***** PROVIDED DATA *****

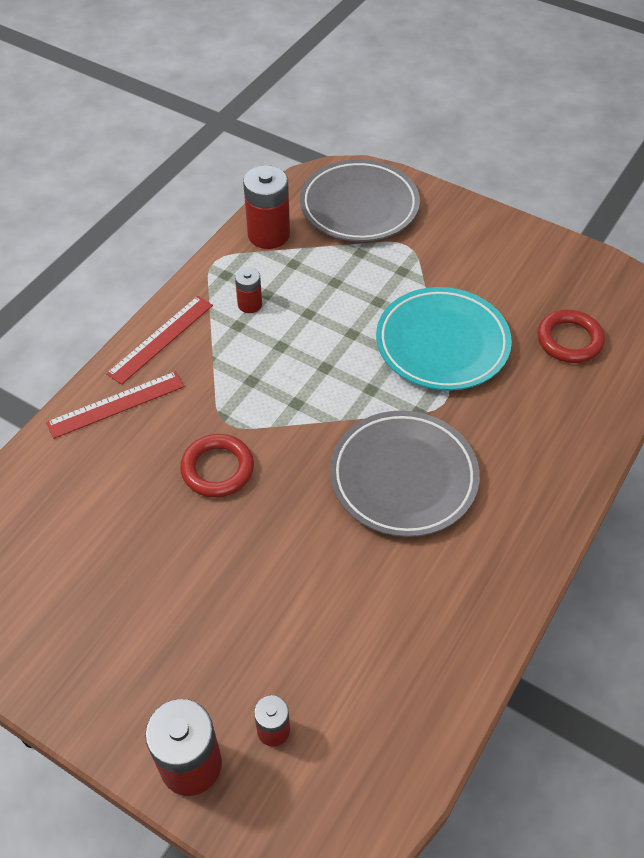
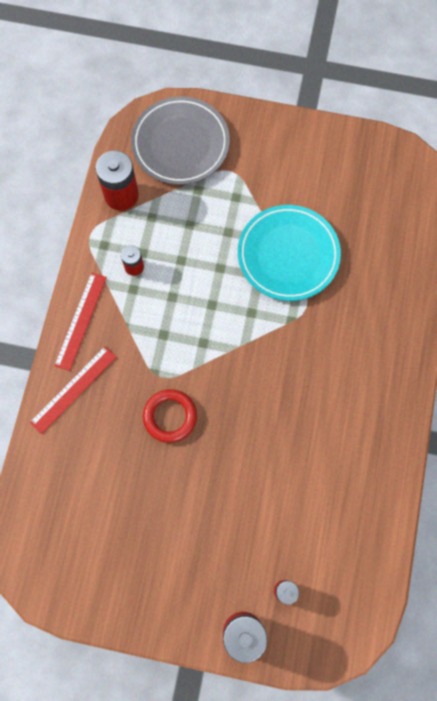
camera: 20 degrees left, 20 degrees up
(403, 477) = (300, 378): grey plate -> none
(569, 340) = (376, 221): red ring -> none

*****

EXERCISE DESCRIPTION:
The answer should be the complete listing, set down exactly, without pictures.

RESULT OF THE EXERCISE:
camera: 20 degrees left, 20 degrees up
(403, 477) = (300, 378): grey plate -> none
(569, 340) = (376, 221): red ring -> none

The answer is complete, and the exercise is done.